## WHAT YOU WILL DO
The lines below, from the first through the one containing "blue round brick", are to be given again exactly, with pictures left out and nothing added.

## Records from a dataset
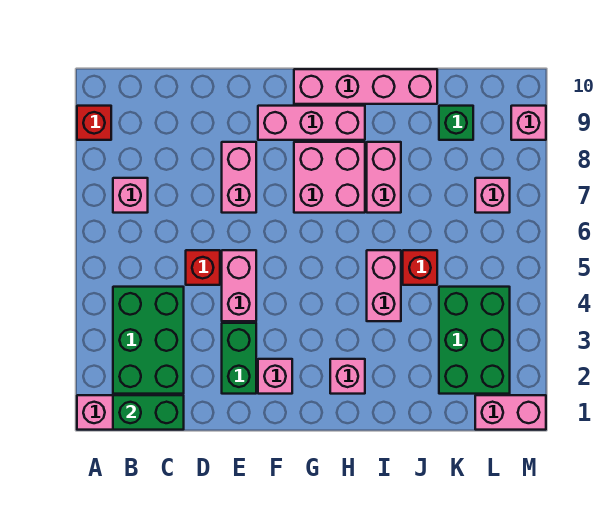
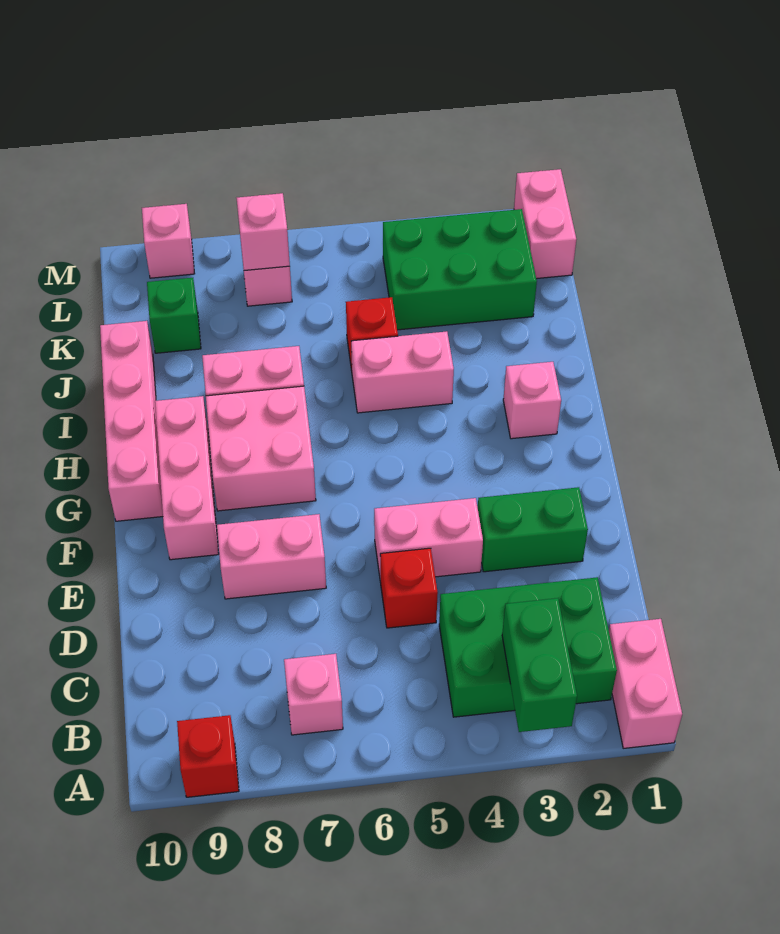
green brick B1:C1 level 2 -> green brick A3:B3 level 2
pink brick F2 level 1 -> pink brick L7 level 2

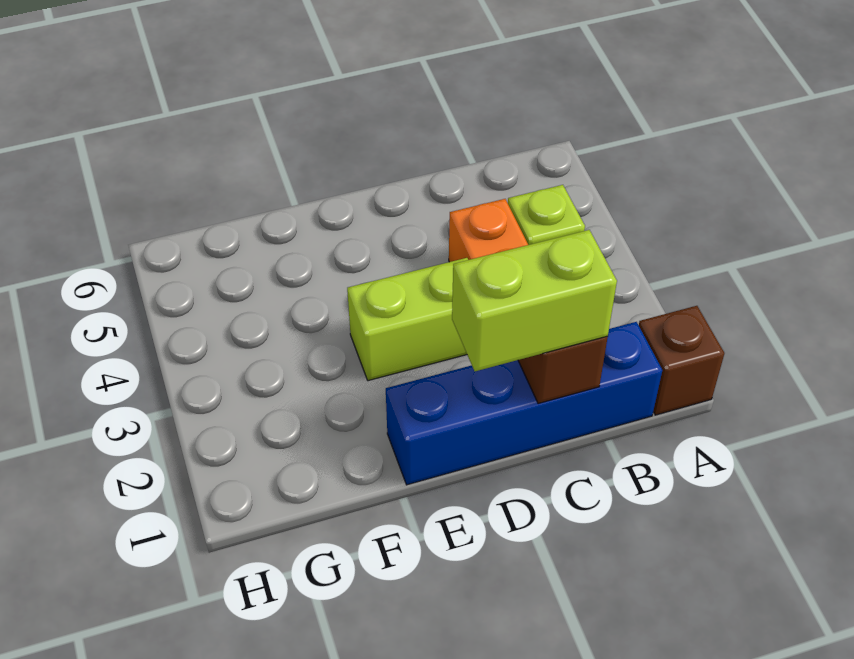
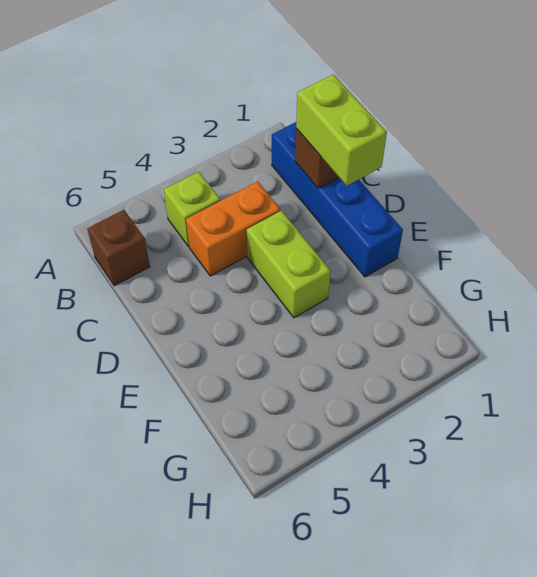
brown brick A1 level 1 -> brown brick B6 level 1

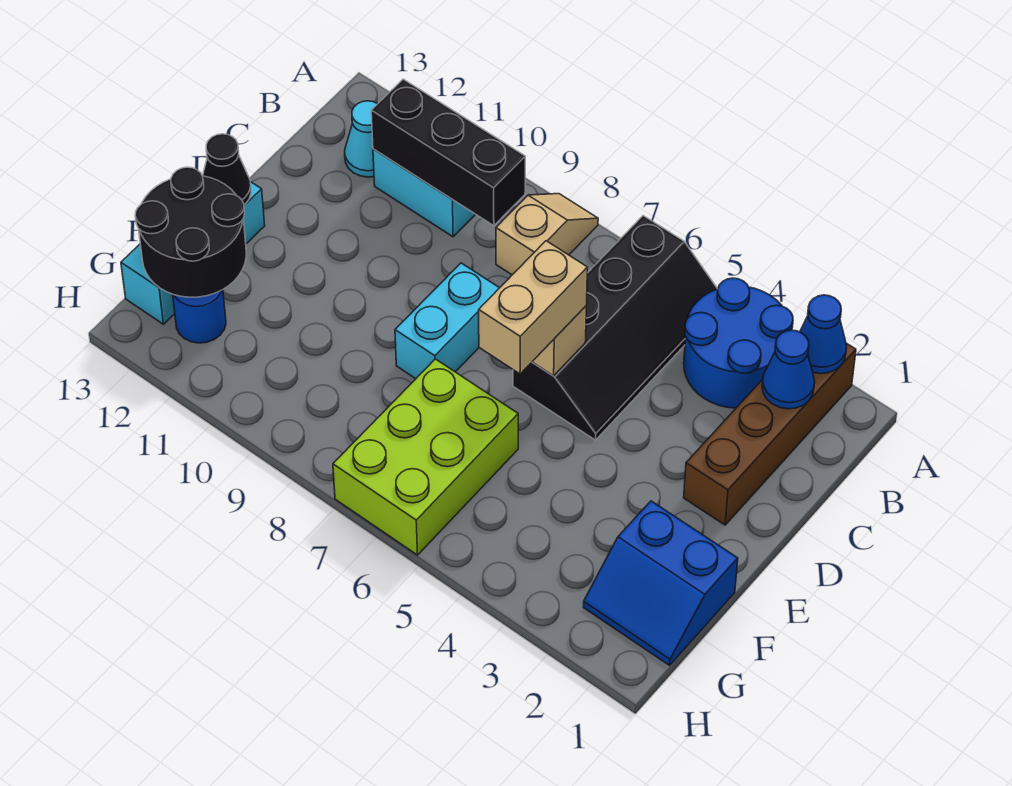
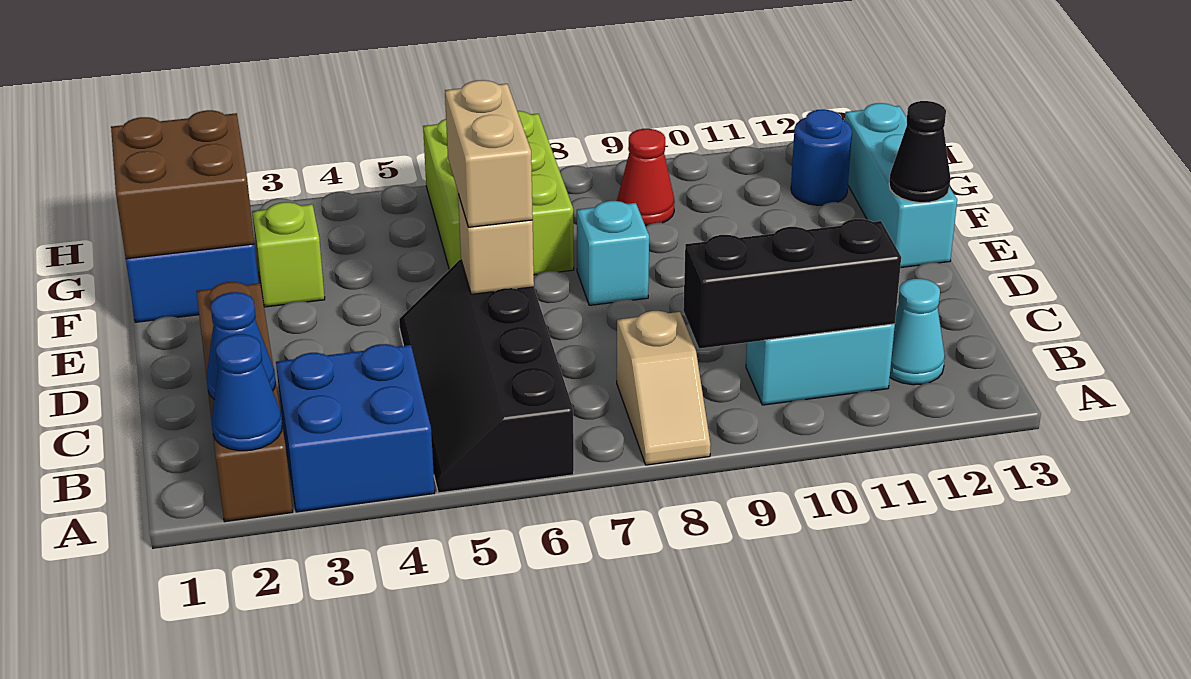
blue round brick A3:B4 level 1 -> blue brick A3:B4 level 1
cyan brick D8:E8 level 1 -> cyan brick E8 level 1
none -> brown brick F1:G2 level 2
none -> lime brick F3 level 1
black round brick F12:G13 level 2 -> none
none -> red cone G9 level 1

## RESULT FOR THIS EXERCISE
green brick B1:C1 level 2 -> green brick A3:B3 level 2
pink brick F2 level 1 -> pink brick L7 level 2

brown brick A1 level 1 -> brown brick B6 level 1

blue round brick A3:B4 level 1 -> blue brick A3:B4 level 1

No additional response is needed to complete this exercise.